> [Your objective]: Hand back, word for word, the lines from the one containing "BT2 pin VCC: 3V3 -> none" to the end of the records, both included, and leave out pictures.

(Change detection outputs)
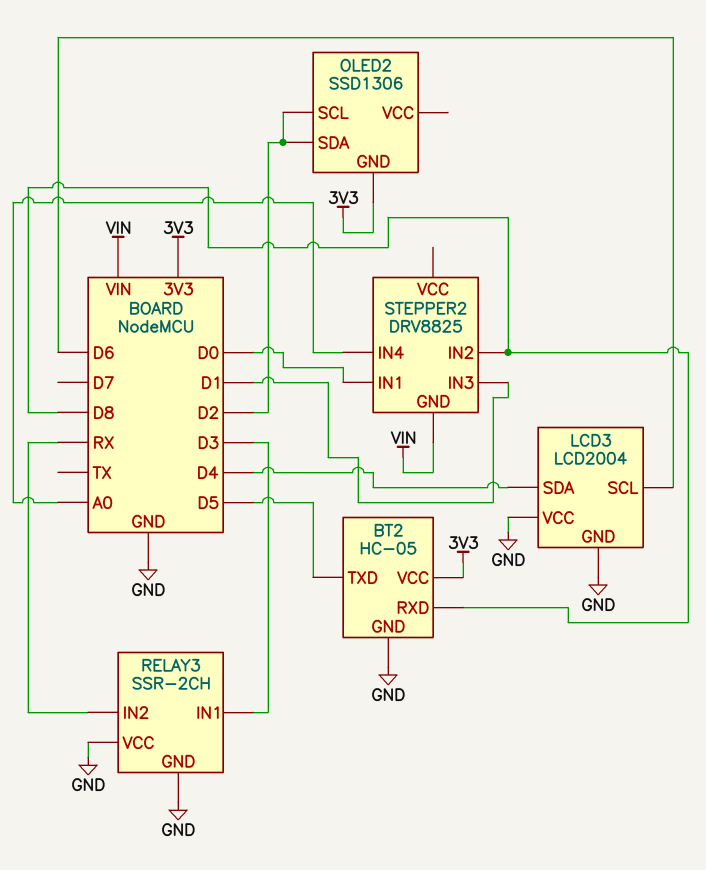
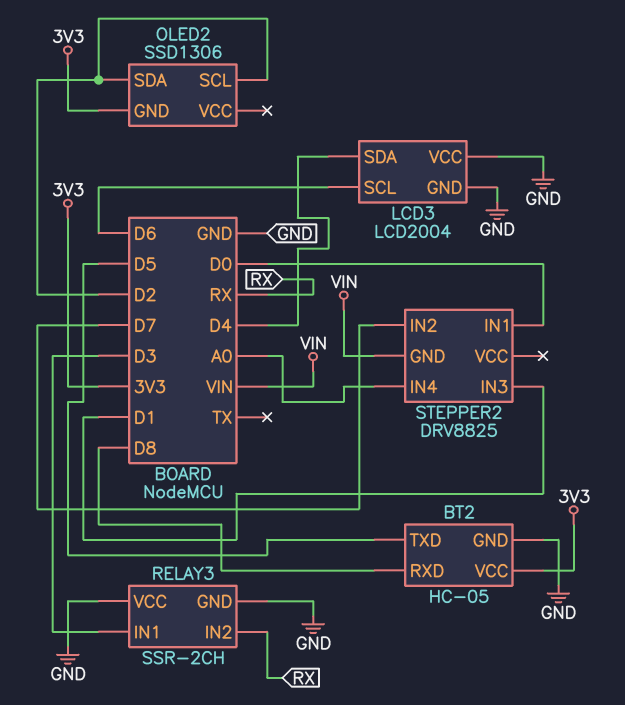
STEPPER2 pin IN2: D8 -> D7

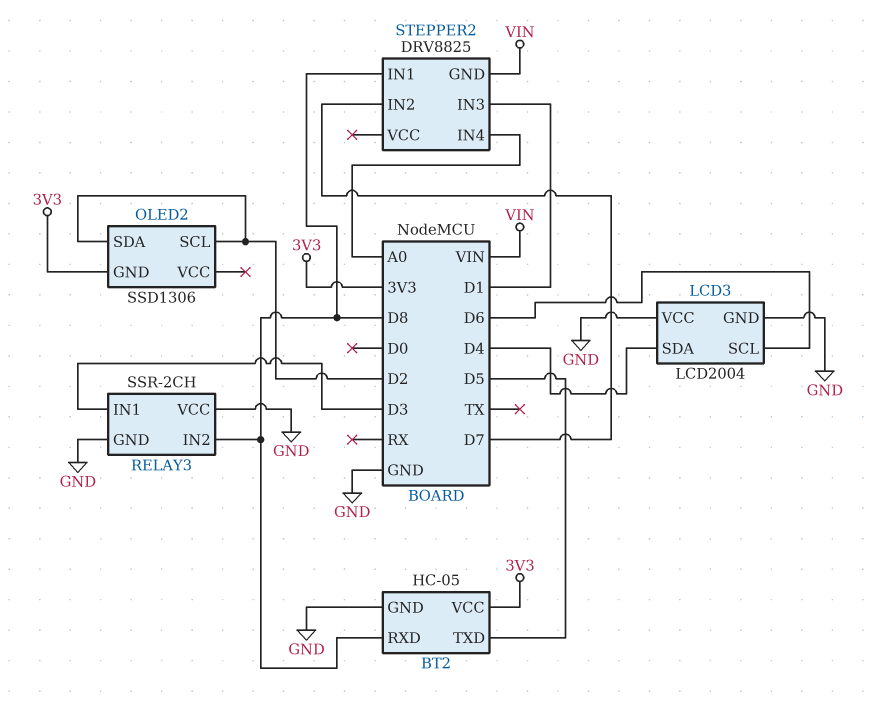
RELAY3 pin IN2: RX -> D8
STEPPER2 pin IN1: D0 -> D8

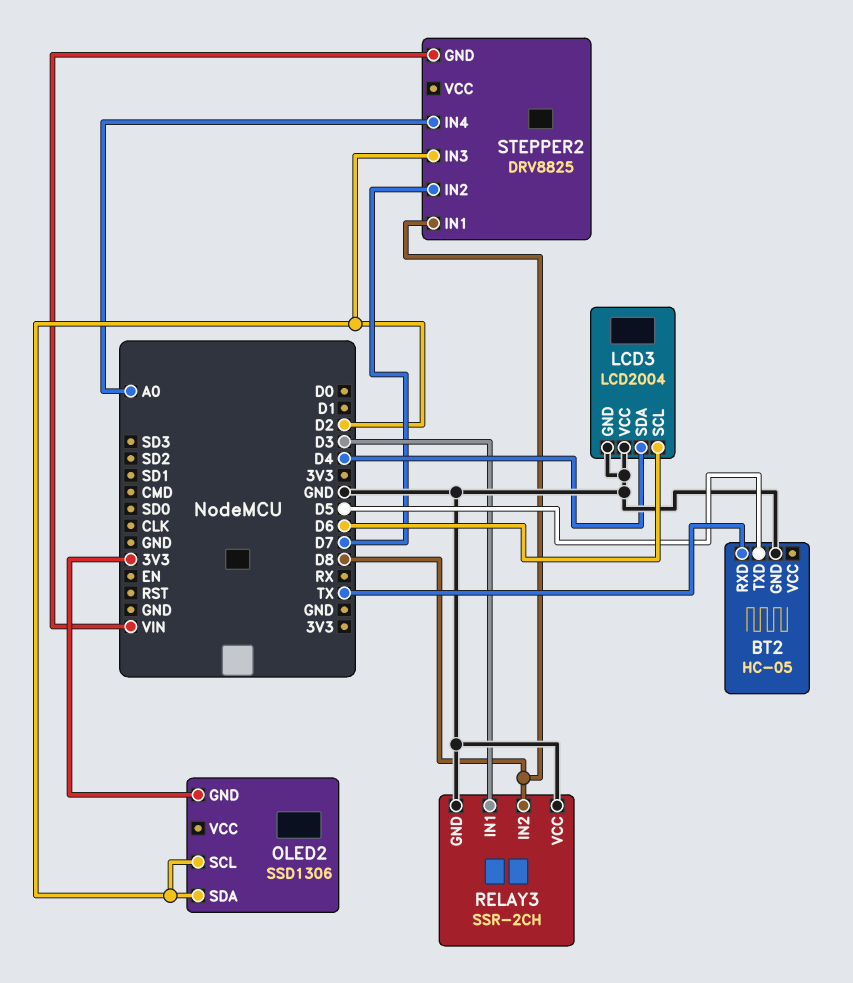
BT2 pin RXD: D8 -> TX
BT2 pin VCC: 3V3 -> none
STEPPER2 pin IN3: D1 -> D2

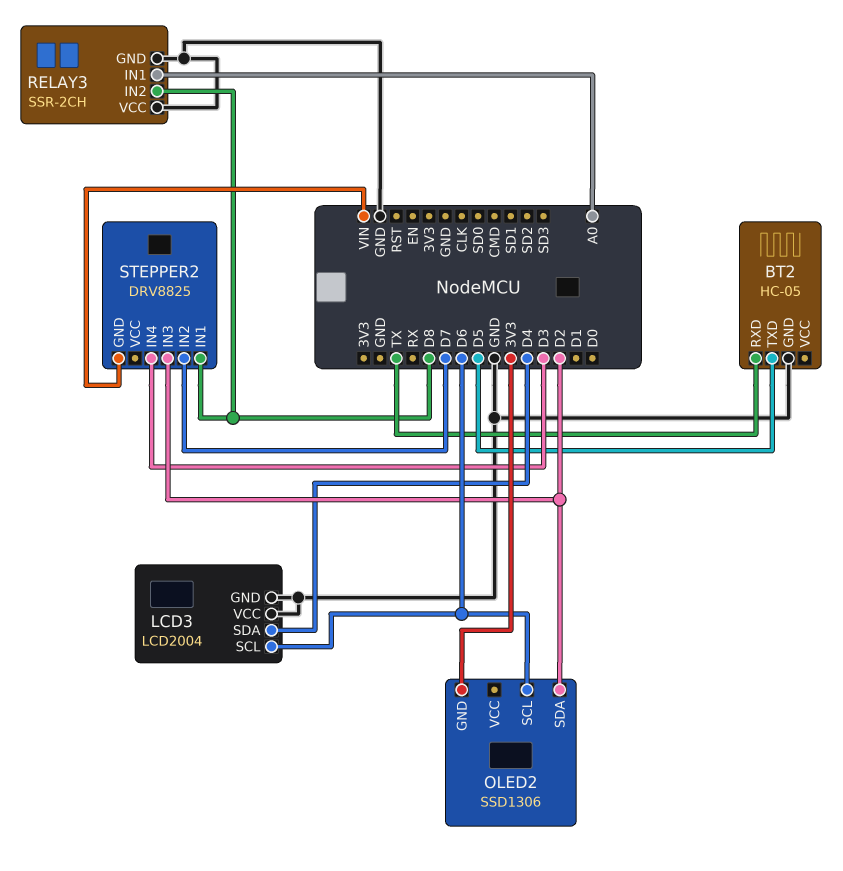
OLED2 pin SCL: D2 -> D6
RELAY3 pin IN1: D3 -> A0
STEPPER2 pin IN4: A0 -> D3

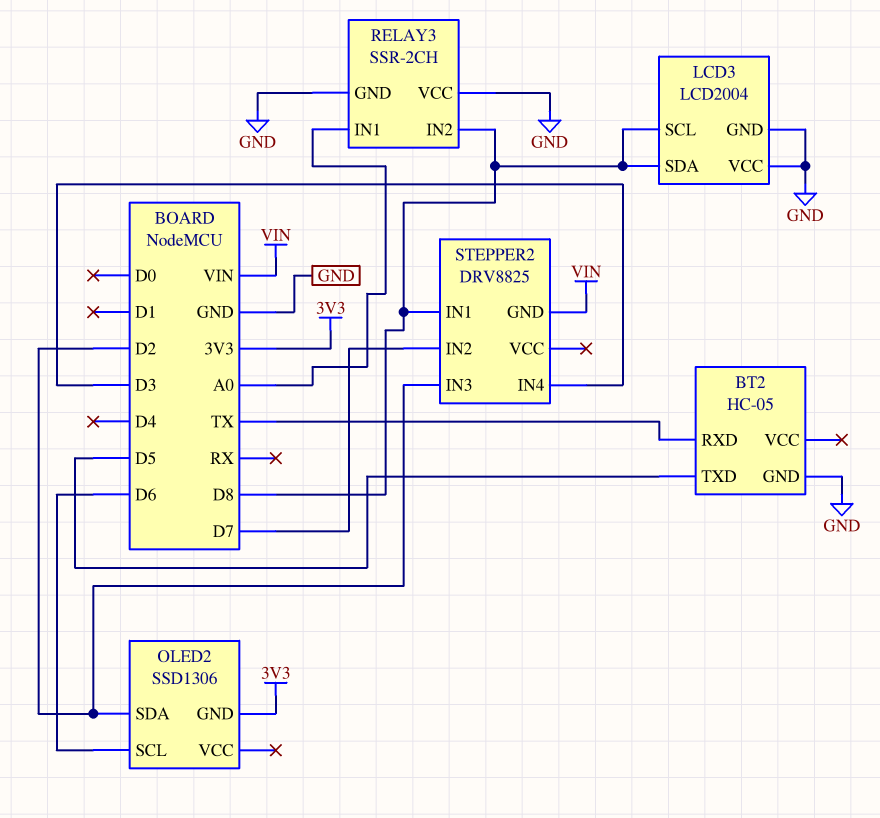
LCD3 pin SCL: D6 -> D8
LCD3 pin SDA: D4 -> D8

> [Exercise solution]:
BT2 pin VCC: 3V3 -> none
STEPPER2 pin IN3: D1 -> D2

OLED2 pin SCL: D2 -> D6
RELAY3 pin IN1: D3 -> A0
STEPPER2 pin IN4: A0 -> D3

LCD3 pin SCL: D6 -> D8
LCD3 pin SDA: D4 -> D8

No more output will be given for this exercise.